▸ Data excerpt
•••
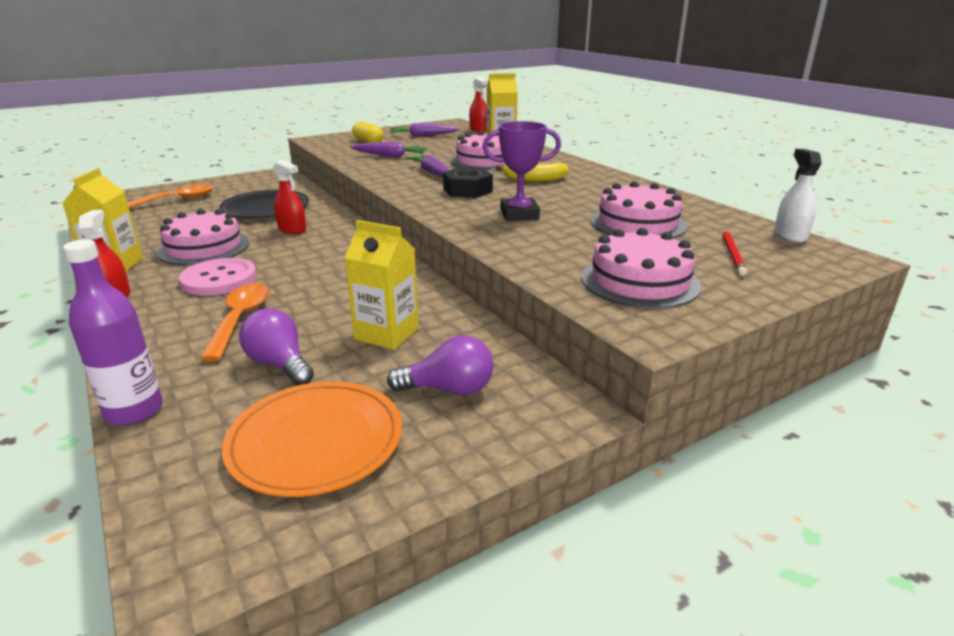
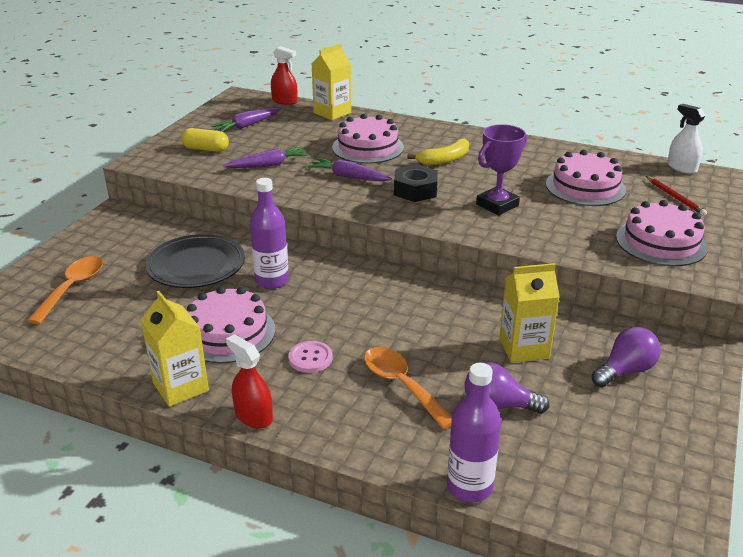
camera: 35 degrees left, 5 degrees up
pink button [179,258,257,296] -> pink button [288,341,332,373], size x0.60
orange plate [222,381,402,497] -> none
red spray bottle [273,160,306,234] -> purple bottle [250,178,289,289]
•••
▸ The task
Please give all of the data again, exact and free of pictures.

▸ Output for this exercise
camera: 35 degrees left, 5 degrees up
pink button [179,258,257,296] -> pink button [288,341,332,373], size x0.60
orange plate [222,381,402,497] -> none
red spray bottle [273,160,306,234] -> purple bottle [250,178,289,289]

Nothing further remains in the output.